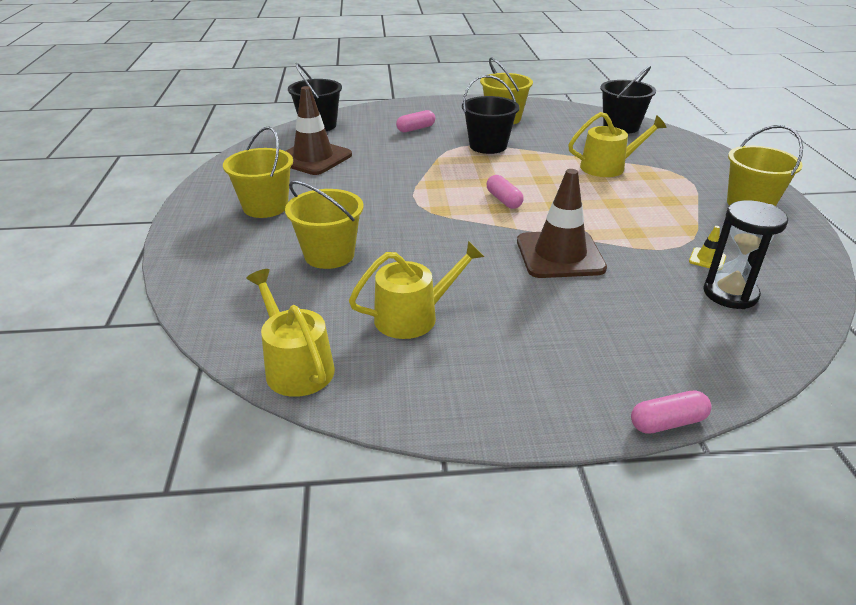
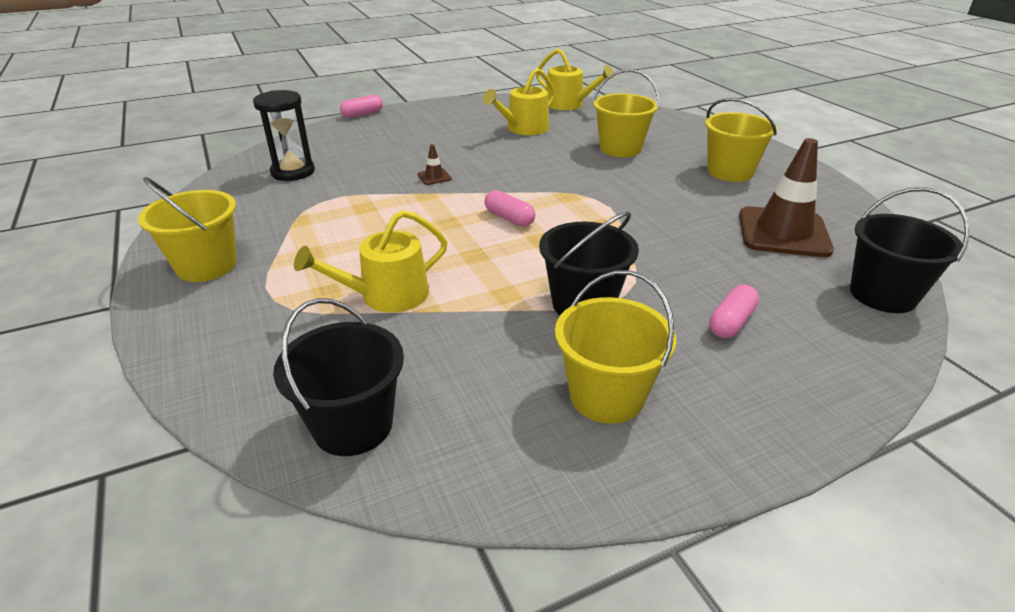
camera: 160 degrees right, 0 degrees up
(560, 255) = (434, 177): brown traffic cone -> brown traffic cone, size x0.41
(707, 259) = (298, 194): yellow traffic cone -> none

### [GOAL OF THE EXERCISE]
Restate the material word for word, minus pictures.

### [COMPLETED EXERCISE]
camera: 160 degrees right, 0 degrees up
(560, 255) = (434, 177): brown traffic cone -> brown traffic cone, size x0.41
(707, 259) = (298, 194): yellow traffic cone -> none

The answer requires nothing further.